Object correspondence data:
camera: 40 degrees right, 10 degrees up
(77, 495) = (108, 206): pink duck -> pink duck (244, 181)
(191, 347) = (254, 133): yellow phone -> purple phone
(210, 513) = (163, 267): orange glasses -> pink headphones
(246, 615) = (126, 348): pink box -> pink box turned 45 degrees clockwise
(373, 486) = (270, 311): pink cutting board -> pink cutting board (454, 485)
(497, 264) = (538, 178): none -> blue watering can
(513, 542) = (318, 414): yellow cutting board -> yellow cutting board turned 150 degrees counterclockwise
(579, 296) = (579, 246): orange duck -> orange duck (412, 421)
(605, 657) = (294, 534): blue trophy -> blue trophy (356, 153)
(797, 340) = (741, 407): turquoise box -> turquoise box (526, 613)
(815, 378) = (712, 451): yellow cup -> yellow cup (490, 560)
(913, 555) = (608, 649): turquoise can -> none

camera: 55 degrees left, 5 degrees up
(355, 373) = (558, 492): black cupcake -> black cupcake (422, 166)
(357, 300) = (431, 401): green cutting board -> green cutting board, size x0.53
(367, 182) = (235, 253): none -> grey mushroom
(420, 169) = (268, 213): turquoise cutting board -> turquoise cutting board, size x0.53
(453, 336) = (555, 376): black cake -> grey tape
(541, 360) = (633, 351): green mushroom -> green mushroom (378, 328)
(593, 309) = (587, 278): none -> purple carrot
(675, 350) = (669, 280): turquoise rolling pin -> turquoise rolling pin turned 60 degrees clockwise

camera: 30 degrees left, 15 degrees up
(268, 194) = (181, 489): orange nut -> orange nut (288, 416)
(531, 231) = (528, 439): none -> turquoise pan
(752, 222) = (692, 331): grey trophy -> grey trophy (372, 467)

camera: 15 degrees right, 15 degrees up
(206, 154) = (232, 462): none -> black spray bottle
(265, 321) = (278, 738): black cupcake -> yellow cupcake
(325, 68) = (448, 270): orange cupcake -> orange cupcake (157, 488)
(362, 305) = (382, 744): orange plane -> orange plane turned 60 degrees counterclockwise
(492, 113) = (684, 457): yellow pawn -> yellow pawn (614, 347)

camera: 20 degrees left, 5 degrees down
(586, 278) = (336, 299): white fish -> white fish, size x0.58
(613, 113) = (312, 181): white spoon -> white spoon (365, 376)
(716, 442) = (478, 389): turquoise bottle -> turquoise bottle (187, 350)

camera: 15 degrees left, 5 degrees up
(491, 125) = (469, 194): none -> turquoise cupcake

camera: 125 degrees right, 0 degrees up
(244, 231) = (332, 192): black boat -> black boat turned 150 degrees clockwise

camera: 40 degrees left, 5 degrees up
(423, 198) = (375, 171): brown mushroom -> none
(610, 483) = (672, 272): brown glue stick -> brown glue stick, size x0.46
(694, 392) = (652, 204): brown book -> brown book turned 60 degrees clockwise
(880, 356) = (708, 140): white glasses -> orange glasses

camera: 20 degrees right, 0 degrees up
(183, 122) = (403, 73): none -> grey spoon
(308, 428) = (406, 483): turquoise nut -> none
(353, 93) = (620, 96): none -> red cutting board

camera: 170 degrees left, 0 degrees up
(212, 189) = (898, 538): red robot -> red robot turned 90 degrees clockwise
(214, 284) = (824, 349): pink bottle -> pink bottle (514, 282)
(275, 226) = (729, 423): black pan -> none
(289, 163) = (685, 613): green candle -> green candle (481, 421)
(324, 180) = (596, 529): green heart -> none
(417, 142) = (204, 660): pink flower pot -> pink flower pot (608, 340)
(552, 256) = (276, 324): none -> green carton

[ASSIGNMENT] Look through the entries above and quote exactly the lines from the line with "(593, 309) = (587, 278): none" to the line with "(268, 194) = (181, 489): orange", counting both of those lines.

[EXERCISE RESULT]
(593, 309) = (587, 278): none -> purple carrot
(675, 350) = (669, 280): turquoise rolling pin -> turquoise rolling pin turned 60 degrees clockwise

camera: 30 degrees left, 15 degrees up
(268, 194) = (181, 489): orange nut -> orange nut (288, 416)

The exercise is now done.